PROBLEMA BREVE - Extrae de los datos cada línea en la que aparezca la palabra "Violino".

DATOS DEL EJERCICIO -
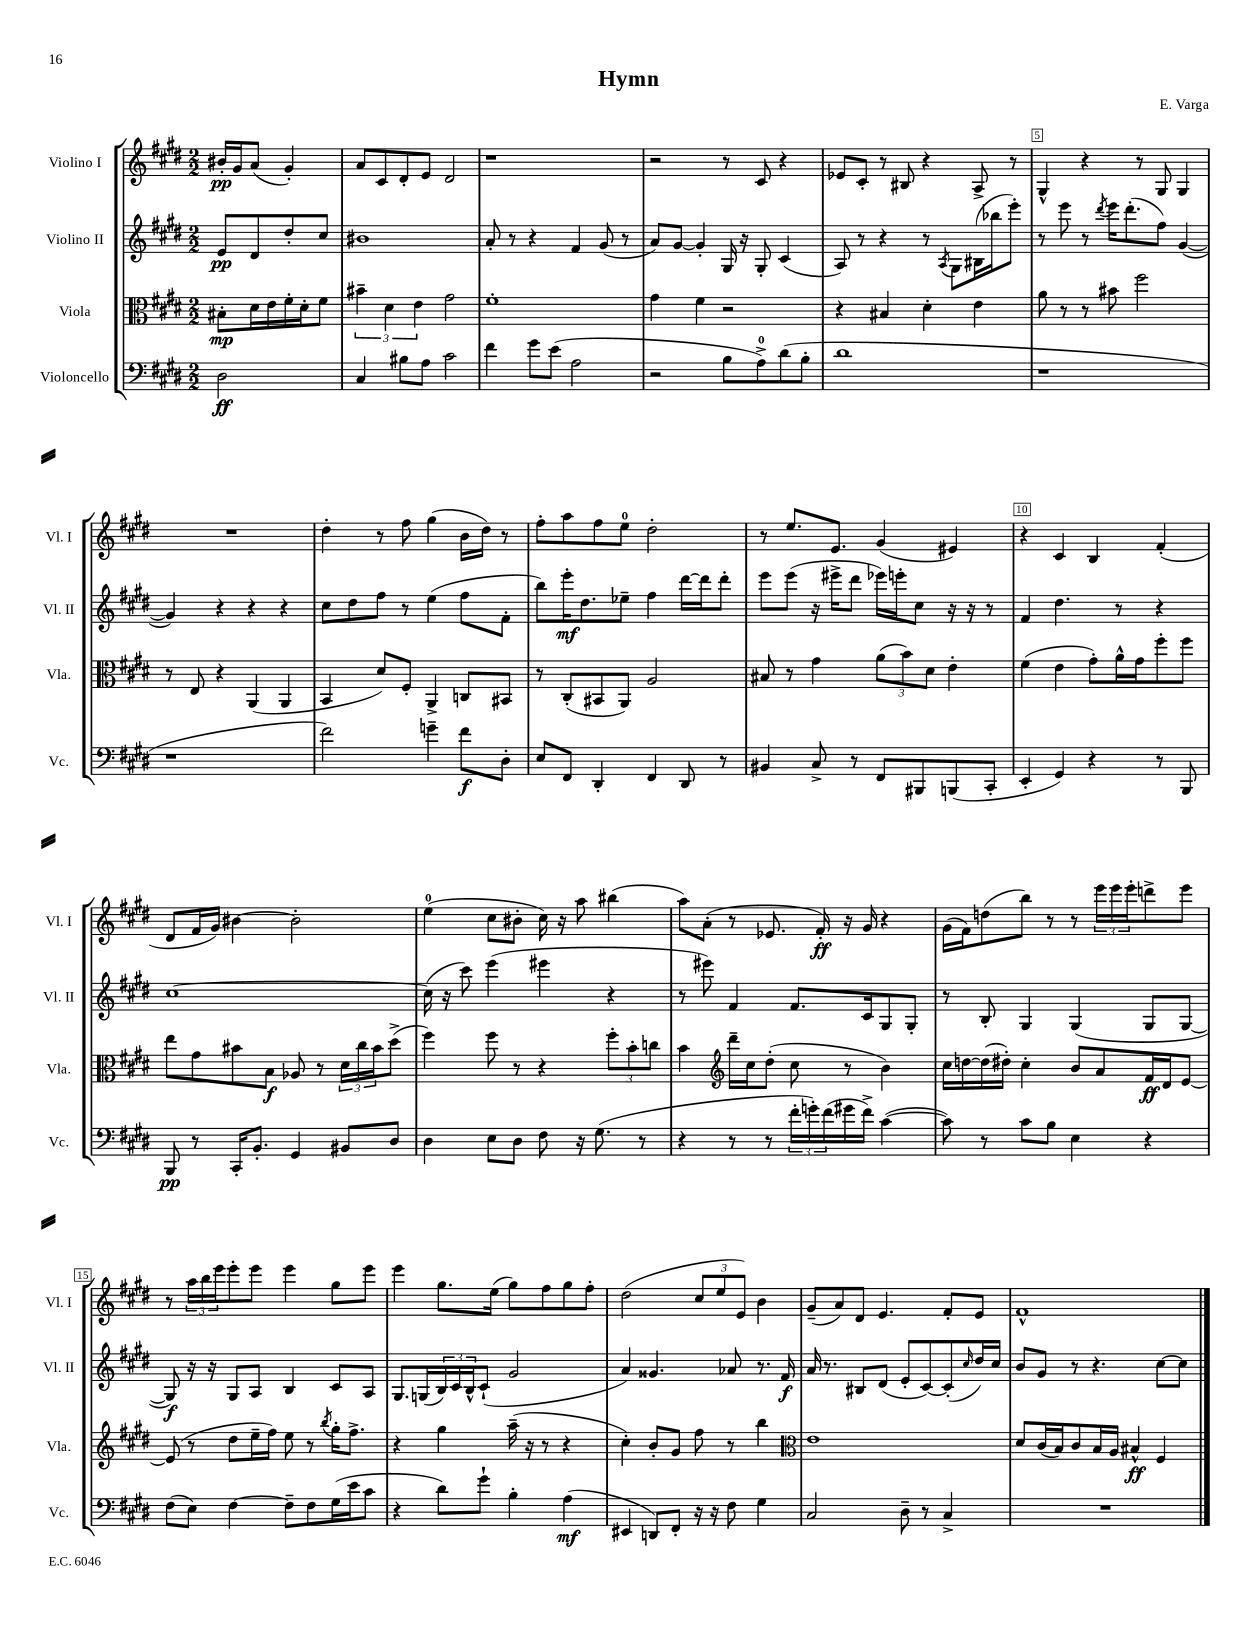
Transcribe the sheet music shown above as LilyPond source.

\header { title = "Hymn" composer = "E. Varga" }
<<
\new StaffGroup <<
\new Staff = "s0" \with { instrumentName = "Violino I" shortInstrumentName = "Vl. I" } {
    \clef treble \key e \major \numericTimeSignature \time 2/2 \partial 2
    bis'16-.\pp gis'16 a'8( gis'4-.) |
    a'8 cis'8 dis'8-. e'8 dis'2 |
    r1 |
    r2 r8 cis'8 r4 |
    ees'8 cis'8-. r8 bis8 r4 a8-> r8 |
    gis4-^ r4 r8 gis8 gis4 |
    R1 |
    dis''4-. r8 fis''8 gis''4( b'16 dis''16) r8 |
    fis''8-. a''8 fis''8 e''8-0 dis''2-. |
    r8 e''8. e'8. gis'4( eis'4) |
    r4 cis'4 b4 fis'4-.( |
    dis'8 fis'16 gis'16) bis'4~ bis'2-. |
    e''4-0( cis''8 bis'8-. cis''16) r16 a''8 bis''4( |
    a''8) a'8-.( r8 ees'8. fis'16-.\ff) r16 gis'16 r4 |
    gis'16( fis'16) d''8( b''8) r8 r8 \tuplet 3/2 { e'''16 e'''16 e'''16-. } d'''8-> e'''8 |
    r8 \tuplet 3/2 { a''16 b''16 e'''16 } e'''8-. e'''8 e'''4 gis''8 e'''8 |
    e'''4 gis''8. e''16( gis''8) fis''8 gis''8 fis''8-. |
    dis''2( \tuplet 3/2 { cis''8 e''8 e'8) } b'4 |
    gis'8--( a'8) dis'8 e'4. fis'8-. e'8 |
    fis'1-^ \bar "|." |
}
\new Staff = "s1" \with { instrumentName = "Violino II" shortInstrumentName = "Vl. II" } {
    \clef treble \key e \major \numericTimeSignature \time 2/2 \partial 2
    e'8\pp dis'8 dis''8-. cis''8 |
    bis'1 |
    a'8-. r8 r4 fis'4 gis'8( r8 |
    a'8) gis'8~ gis'4-. gis16 r16 gis8-. cis'4( |
    a8) r8 r4 r8 \acciaccatura { a8 } gis8 bis16( bes''16 e'''8-.) |
    r8 e'''8 r8 \acciaccatura { dis'''8 } e'''16 dis'''8.-.( fis''8) gis'4~( |
    gis'4) r4 r4 r4 |
    cis''8 dis''8 fis''8 r8 e''4( fis''8 fis'8-. |
    b''8) e'''16-.\mf dis''8. ees''8-- fis''4 dis'''16~ dis'''16 dis'''8-. |
    e'''8 e'''8( r16 eis'''16-> dis'''8 ees'''16) e'''16-. cis''8 r16 r16 r8 |
    fis'4 dis''4. r8 r4 |
    cis''1~ |
    cis''16( r16 cis'''8) e'''4( eis'''4 r4 |
    r8 eis'''8) fis'4 fis'8. cis'16 gis8 gis8-. |
    r8 b8-. gis4 gis4( gis8 gis8~ |
    gis8\f) r16 r16 gis8 a8 b4 cis'8 a8 |
    gis8. g16( \tuplet 3/2 { b16) cis'16 b16-^ } cis'8-!( gis'2 |
    a'4) gisis'4. aes'8 r8. fis'16\f |
    a'16 r8. bis8 dis'8( e'8-. cis'8~) cis'8-.( \grace { cis''16 } dis''16) cis''16 |
    b'8 gis'8 r8 r4. cis''8~ cis''8 \bar "|." |
}
\new Staff = "s2" \with { instrumentName = "Viola" shortInstrumentName = "Vla." } {
    \clef alto \key e \major \numericTimeSignature \time 2/2 \partial 2
    bis8-.\mp dis'16 e'16 fis'16-. dis'16-. fis'8 |
    \tuplet 3/2 { bis'4-- dis'4 e'4 } gis'2 |
    fis'1-. |
    gis'4 fis'4 r2 |
    r4 bis4 dis'4-. e'4 |
    a'8 r8 r8 bis'8 fis''2 |
    r8 e8 r4 a,4( a,4 |
    b,4 dis'8) fis8-. a,4-> c8 bis,8 |
    r8 cis8-.( bis,8 a,8) a2 |
    bis8 r8 gis'4 \tuplet 3/2 { a'8( b'8) dis'8 } e'4-. |
    fis'4( e'4 gis'8-.) a'16-^ gis'16 fis''8-. fis''8 |
    e''8 gis'8 bis'8 b8\f aes8 r8 \tuplet 3/2 { dis'16 cis''16 bis'16 } dis''8->( |
    fis''4) fis''8 r8 r4 \tuplet 3/2 { fis''8-. b'8-. c''8 } |
    b'4 \clef treble dis'''16-- cis''16 dis''8-.( cis''8 r8 b'4) |
    cis''16 d''16~ d''16( dis''16-.) cis''4-. b'8 a'8 fis'16\ff dis'16 e'8~ |
    e'8( r8 dis''8 e''16-- fis''16) e''8 r8 \acciaccatura { b''8 } gis''16-. fis''8.-> |
    r4 gis''4 a''16--( r16 r8 r4 |
    cis''4-.) b'8-. gis'8 fis''8 r8 b''4 |
    \clef alto e'1 |
    dis'8 cis'16( b16) cis'8 b16 a16 bis4-^\ff fis4 \bar "|." |
}
\new Staff = "s3" \with { instrumentName = "Violoncello" shortInstrumentName = "Vc." } {
    \clef bass \key e \major \numericTimeSignature \time 2/2 \partial 2
    dis2\ff |
    cis4 bis8 a8 cis'2 |
    fis'4 gis'8 e'8( a2 |
    r2 b8 a8-0->) dis'8( b8-. |
    dis'1 |
    r1 |
    r1 |
    fis'2) g'4-- fis'8\f dis8-. |
    e8 fis,8 dis,4-. fis,4 dis,8 r8 |
    bis,4 cis8-> r8 fis,8 bis,,8 b,,8( cis,8-. |
    e,4-. gis,4) r4 r8 b,,8 |
    b,,8\pp r8 cis,16-. b,8.-. gis,4 bis,8 dis8 |
    dis4 e8 dis8 fis8 r16 gis8.( r8 |
    r4 r8 r8 \tuplet 3/2 { fis'16-. g'16-.) fis'16( } gis'16 fis'16->) cis'4~( |
    cis'8) r8 cis'8 b8 e4 r4 |
    fis8( e8) fis4~ fis8-- fis8 gis16( e'16 cis'8 |
    r4 dis'8) gis'8-! b4-. a4\mf( |
    eis,4 d,8) fis,8-. r16 r16 fis8 gis4 |
    cis2 dis8-- r8 cis4-> |
    R1 \bar "|." |
}
>>
>>
\layout { \context { \Score \override BarNumber.break-visibility = ##(#f #t #t) barNumberVisibility = #(every-nth-bar-number-visible 5) \override BarNumber.stencil = #(make-stencil-boxer 0.1 0.3 ly:text-interface::print) } }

SALIDA CORRECTA -
\new Staff = "s0" \with { instrumentName = "Violino I" shortInstrumentName = "Vl. I" } {
\new Staff = "s1" \with { instrumentName = "Violino II" shortInstrumentName = "Vl. II" } {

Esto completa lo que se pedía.